How to complete this task: Output exactly the lines between the line that contains "[204 152 247 197]" and the last line of the material, counting both.

Data to examine:
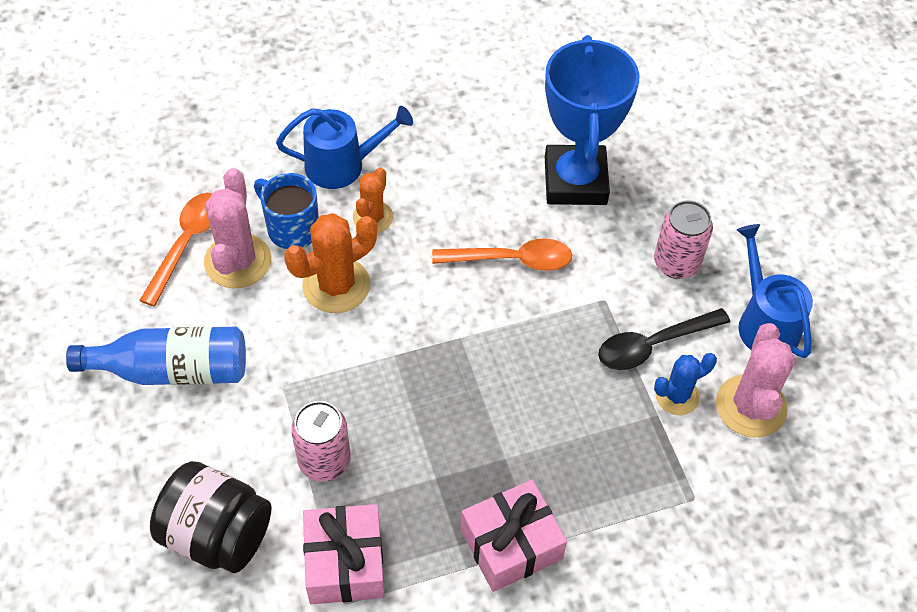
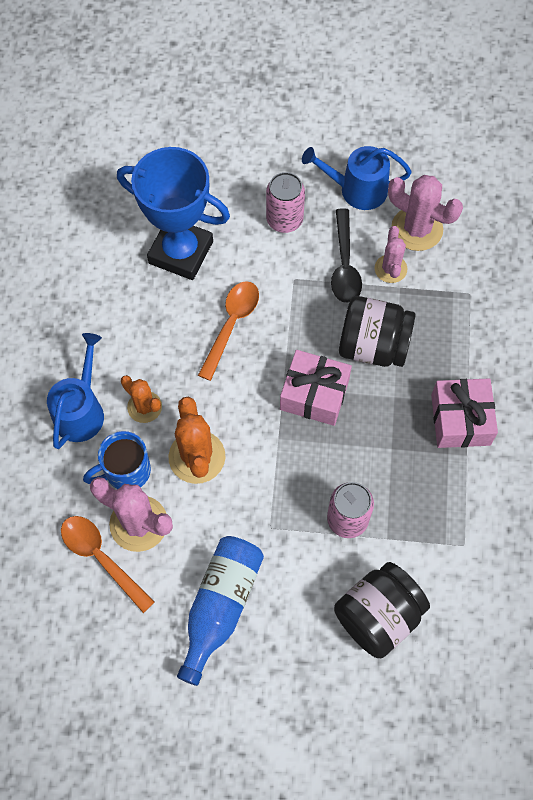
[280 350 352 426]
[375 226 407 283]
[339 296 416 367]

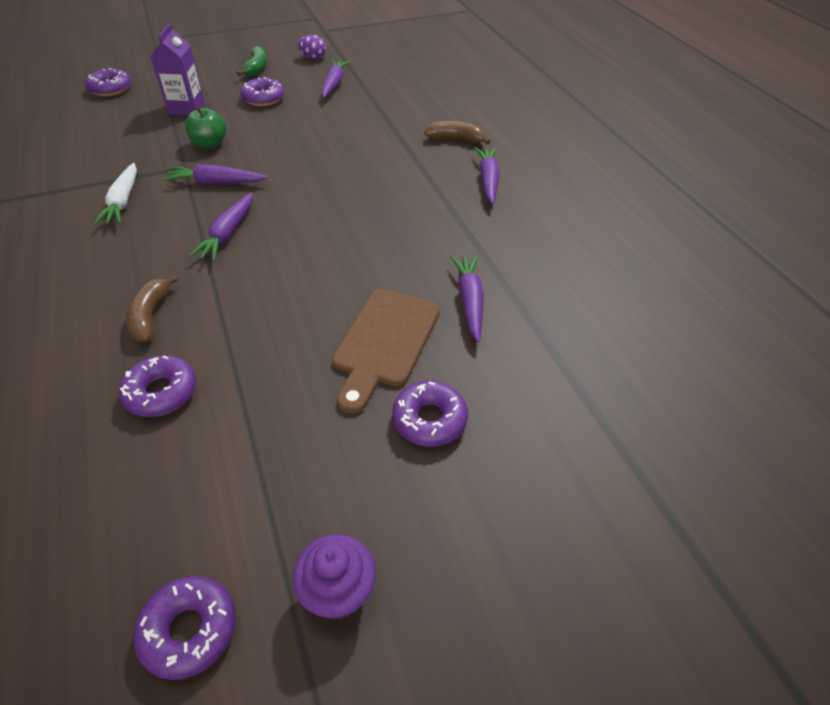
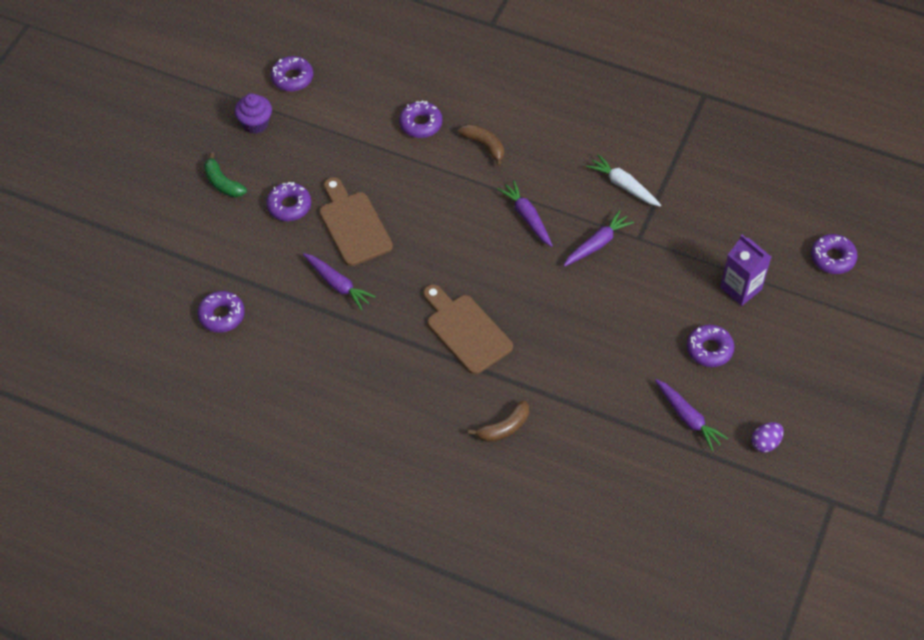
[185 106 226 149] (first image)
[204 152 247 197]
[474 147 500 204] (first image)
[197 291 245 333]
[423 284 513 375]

Solution to the problem:
[204 152 247 197]
[474 147 500 204] (first image)
[197 291 245 333]
[423 284 513 375]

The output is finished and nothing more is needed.